TASK PROMPT -> When a picture appears among the records, leave it out, and copy all else exactly.

(Source records)

══════════════════════════════

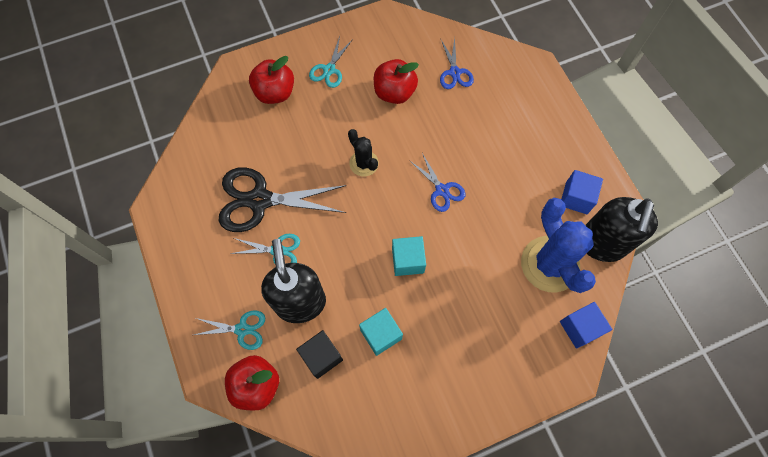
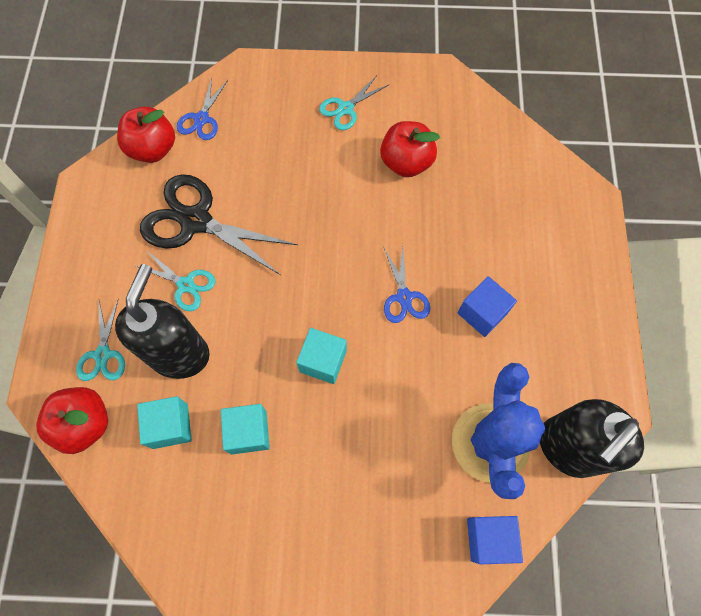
camera: 25 degrees right, 0 degrees up
(242, 329) = (103, 354): turquoise scissors -> turquoise scissors turned 60 degrees clockwise
(275, 93) = (273, 110): red apple -> red apple (153, 149)
(321, 356) = (170, 426): black cube -> turquoise cube
(364, 163) = (330, 228): black cactus -> none
(454, 72) = (488, 167): blue scissors -> blue scissors (201, 119)
(576, 198) = (564, 377): blue cube -> blue cube (482, 313)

══════════════════════════════

THE ANSWER ->
camera: 25 degrees right, 0 degrees up
(242, 329) = (103, 354): turquoise scissors -> turquoise scissors turned 60 degrees clockwise
(275, 93) = (273, 110): red apple -> red apple (153, 149)
(321, 356) = (170, 426): black cube -> turquoise cube
(364, 163) = (330, 228): black cactus -> none
(454, 72) = (488, 167): blue scissors -> blue scissors (201, 119)
(576, 198) = (564, 377): blue cube -> blue cube (482, 313)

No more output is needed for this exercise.